EXERCISE OBJECTIVE.
Copy out the lines below that hold the word "blue".

DATA SUPPLIED.
•••

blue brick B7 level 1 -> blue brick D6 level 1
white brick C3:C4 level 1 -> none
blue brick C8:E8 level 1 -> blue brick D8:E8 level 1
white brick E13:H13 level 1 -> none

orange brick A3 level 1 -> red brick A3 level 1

•••

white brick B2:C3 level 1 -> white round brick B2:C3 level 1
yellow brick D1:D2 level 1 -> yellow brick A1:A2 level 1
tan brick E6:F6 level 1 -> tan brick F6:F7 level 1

•••

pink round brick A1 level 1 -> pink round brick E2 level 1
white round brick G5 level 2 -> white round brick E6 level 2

•••

EXERCISE RESPONSE.
blue brick B7 level 1 -> blue brick D6 level 1
blue brick C8:E8 level 1 -> blue brick D8:E8 level 1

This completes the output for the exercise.